┌──

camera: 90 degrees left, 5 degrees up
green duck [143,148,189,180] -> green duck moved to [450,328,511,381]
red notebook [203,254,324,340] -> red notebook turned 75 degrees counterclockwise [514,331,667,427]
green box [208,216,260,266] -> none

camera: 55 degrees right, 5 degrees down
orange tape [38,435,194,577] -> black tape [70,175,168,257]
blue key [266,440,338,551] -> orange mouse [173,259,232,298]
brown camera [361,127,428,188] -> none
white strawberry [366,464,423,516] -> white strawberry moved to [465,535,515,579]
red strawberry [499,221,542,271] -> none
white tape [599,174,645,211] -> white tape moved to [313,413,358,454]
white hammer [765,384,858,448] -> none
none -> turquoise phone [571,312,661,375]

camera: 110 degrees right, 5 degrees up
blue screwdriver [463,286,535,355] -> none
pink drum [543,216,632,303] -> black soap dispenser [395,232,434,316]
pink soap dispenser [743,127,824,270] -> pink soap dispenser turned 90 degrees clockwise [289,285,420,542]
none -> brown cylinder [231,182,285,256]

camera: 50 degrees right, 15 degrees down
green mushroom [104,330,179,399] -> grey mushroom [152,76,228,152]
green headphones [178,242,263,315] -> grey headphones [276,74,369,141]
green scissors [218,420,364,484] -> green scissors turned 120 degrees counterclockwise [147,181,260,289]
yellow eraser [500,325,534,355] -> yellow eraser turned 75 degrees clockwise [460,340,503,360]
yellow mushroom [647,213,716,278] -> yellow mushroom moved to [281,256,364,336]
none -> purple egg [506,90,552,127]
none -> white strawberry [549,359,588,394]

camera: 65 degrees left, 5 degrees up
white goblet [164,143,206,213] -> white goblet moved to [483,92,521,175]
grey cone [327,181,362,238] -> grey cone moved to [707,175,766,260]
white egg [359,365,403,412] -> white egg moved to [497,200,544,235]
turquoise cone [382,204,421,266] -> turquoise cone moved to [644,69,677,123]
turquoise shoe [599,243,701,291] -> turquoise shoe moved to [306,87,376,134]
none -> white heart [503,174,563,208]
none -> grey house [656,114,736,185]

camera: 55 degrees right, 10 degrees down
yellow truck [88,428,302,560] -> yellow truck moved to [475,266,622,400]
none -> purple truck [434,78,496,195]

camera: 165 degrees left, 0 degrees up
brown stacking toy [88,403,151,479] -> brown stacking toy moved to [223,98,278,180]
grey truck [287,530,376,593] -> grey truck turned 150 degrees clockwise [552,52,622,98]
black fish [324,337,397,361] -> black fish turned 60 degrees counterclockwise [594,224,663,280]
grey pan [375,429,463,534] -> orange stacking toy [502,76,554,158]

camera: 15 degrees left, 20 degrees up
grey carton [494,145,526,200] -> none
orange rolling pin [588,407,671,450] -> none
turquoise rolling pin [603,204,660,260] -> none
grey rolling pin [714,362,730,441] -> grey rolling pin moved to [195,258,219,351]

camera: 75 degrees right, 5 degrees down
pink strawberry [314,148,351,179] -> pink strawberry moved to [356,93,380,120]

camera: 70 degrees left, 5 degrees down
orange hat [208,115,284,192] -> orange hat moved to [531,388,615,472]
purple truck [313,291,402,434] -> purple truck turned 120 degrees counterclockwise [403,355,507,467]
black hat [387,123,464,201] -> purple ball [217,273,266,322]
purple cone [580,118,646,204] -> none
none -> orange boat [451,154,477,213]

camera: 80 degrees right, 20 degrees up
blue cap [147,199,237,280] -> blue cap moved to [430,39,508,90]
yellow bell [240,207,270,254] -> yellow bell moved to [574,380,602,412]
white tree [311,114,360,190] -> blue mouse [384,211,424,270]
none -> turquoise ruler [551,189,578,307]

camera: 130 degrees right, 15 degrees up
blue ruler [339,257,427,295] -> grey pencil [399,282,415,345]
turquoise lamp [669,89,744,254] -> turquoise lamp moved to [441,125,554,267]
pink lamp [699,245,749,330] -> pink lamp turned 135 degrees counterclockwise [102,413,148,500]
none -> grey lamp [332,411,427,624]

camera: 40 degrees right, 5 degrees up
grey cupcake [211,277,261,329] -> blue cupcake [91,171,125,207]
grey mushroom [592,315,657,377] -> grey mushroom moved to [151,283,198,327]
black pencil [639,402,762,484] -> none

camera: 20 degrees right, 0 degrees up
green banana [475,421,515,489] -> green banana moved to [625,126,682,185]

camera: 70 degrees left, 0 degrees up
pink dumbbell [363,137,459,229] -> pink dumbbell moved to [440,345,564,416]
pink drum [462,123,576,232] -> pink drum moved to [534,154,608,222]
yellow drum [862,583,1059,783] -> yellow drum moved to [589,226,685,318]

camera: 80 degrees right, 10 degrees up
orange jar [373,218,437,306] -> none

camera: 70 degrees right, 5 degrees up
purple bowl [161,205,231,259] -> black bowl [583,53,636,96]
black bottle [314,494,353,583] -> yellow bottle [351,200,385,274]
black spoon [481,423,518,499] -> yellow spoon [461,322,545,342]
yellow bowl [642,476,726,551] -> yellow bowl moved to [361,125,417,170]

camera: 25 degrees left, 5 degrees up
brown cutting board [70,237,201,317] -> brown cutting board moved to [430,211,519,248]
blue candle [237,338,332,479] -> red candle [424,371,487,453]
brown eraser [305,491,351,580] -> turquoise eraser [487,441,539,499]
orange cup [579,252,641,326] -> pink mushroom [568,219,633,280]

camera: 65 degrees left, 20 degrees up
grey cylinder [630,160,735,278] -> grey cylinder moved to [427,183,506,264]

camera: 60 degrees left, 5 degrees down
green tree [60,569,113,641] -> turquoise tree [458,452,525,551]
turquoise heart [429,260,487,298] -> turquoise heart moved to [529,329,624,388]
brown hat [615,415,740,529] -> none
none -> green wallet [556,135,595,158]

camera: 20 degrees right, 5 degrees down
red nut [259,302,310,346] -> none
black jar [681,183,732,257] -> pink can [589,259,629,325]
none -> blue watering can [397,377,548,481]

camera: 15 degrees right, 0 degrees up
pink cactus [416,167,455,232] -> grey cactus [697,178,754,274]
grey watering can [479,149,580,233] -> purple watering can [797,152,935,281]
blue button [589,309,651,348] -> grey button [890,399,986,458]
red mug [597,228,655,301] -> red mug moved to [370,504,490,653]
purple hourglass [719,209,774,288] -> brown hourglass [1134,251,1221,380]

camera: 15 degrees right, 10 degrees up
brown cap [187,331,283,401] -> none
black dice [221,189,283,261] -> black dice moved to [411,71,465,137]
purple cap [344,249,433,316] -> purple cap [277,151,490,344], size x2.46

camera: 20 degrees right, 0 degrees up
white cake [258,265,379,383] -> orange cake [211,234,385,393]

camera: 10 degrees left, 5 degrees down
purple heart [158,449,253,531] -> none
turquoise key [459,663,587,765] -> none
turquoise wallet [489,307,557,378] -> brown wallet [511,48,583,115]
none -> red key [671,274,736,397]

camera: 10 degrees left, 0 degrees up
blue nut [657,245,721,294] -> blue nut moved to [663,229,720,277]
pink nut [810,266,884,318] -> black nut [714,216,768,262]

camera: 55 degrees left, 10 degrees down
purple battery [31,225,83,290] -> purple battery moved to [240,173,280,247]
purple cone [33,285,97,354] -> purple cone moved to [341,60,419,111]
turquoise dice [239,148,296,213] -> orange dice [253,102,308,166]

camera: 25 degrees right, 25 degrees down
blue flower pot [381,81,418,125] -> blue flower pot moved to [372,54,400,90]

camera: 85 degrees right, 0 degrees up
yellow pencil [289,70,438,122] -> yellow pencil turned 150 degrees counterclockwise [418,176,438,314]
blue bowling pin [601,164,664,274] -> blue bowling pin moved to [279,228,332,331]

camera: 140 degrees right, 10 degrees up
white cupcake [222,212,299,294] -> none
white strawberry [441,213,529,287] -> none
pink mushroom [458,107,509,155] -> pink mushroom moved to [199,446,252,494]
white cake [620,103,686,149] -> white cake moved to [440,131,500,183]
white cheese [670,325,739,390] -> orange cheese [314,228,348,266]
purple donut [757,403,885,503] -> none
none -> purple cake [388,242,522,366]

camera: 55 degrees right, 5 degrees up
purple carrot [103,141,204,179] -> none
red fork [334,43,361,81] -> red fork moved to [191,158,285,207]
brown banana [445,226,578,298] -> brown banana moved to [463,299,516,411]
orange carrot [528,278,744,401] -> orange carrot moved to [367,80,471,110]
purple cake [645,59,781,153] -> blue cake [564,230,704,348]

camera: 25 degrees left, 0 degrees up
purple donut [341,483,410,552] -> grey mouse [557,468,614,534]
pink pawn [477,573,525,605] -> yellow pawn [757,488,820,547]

└──

* **EXERCISE**: Everything above from the line containing "blue candle [237,338,332,479]" through the line containing "red nut [259,302,310,346] -> none" must be copied exactly. Nothing outside that range belongs in the answer.

* **SOLUTION TO THE PROBLEM**:
blue candle [237,338,332,479] -> red candle [424,371,487,453]
brown eraser [305,491,351,580] -> turquoise eraser [487,441,539,499]
orange cup [579,252,641,326] -> pink mushroom [568,219,633,280]

camera: 65 degrees left, 20 degrees up
grey cylinder [630,160,735,278] -> grey cylinder moved to [427,183,506,264]

camera: 60 degrees left, 5 degrees down
green tree [60,569,113,641] -> turquoise tree [458,452,525,551]
turquoise heart [429,260,487,298] -> turquoise heart moved to [529,329,624,388]
brown hat [615,415,740,529] -> none
none -> green wallet [556,135,595,158]

camera: 20 degrees right, 5 degrees down
red nut [259,302,310,346] -> none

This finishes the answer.